=== Raw records ===
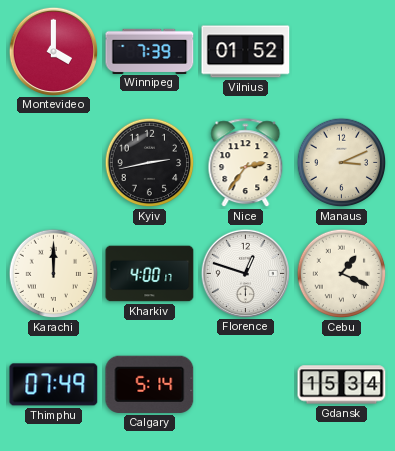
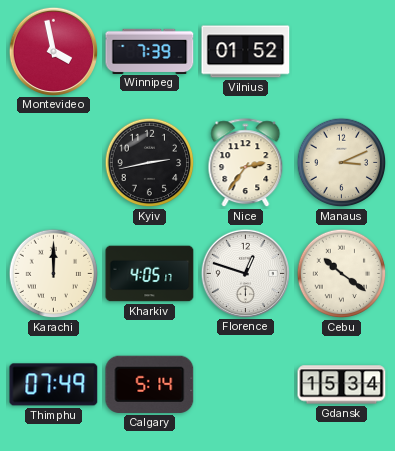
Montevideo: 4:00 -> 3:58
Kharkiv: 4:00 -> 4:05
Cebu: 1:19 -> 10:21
===
=== Raw records ===
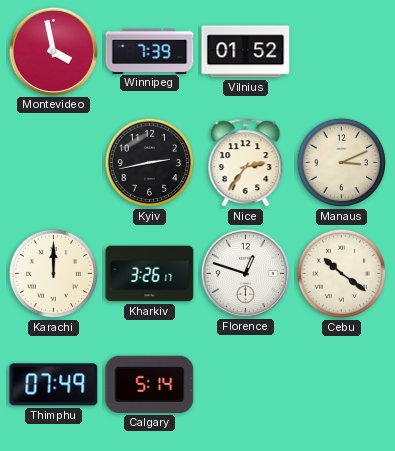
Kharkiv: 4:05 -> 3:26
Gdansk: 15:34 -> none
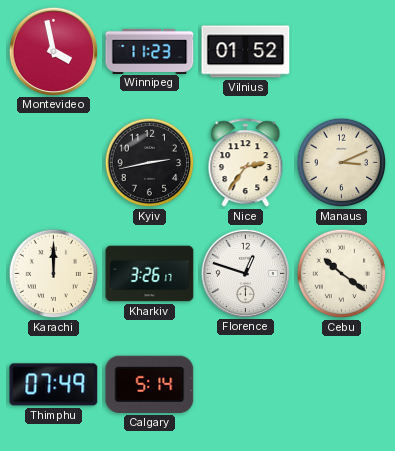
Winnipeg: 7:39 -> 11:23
===
=== Raw records ===
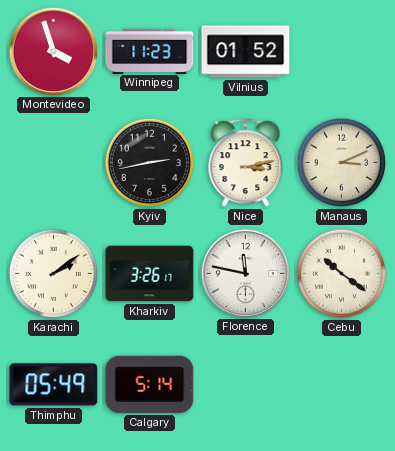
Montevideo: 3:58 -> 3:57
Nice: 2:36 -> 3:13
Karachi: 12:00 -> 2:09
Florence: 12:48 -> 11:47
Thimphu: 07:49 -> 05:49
===
Work required -
Write out again every line from the one containing "Montevideo: 4:00 -> 3:58" down to the one containing "Cebu: 1:19 -> 10:21", both of those included, with nothing changed.

Complete output -
Montevideo: 4:00 -> 3:58
Kharkiv: 4:00 -> 4:05
Cebu: 1:19 -> 10:21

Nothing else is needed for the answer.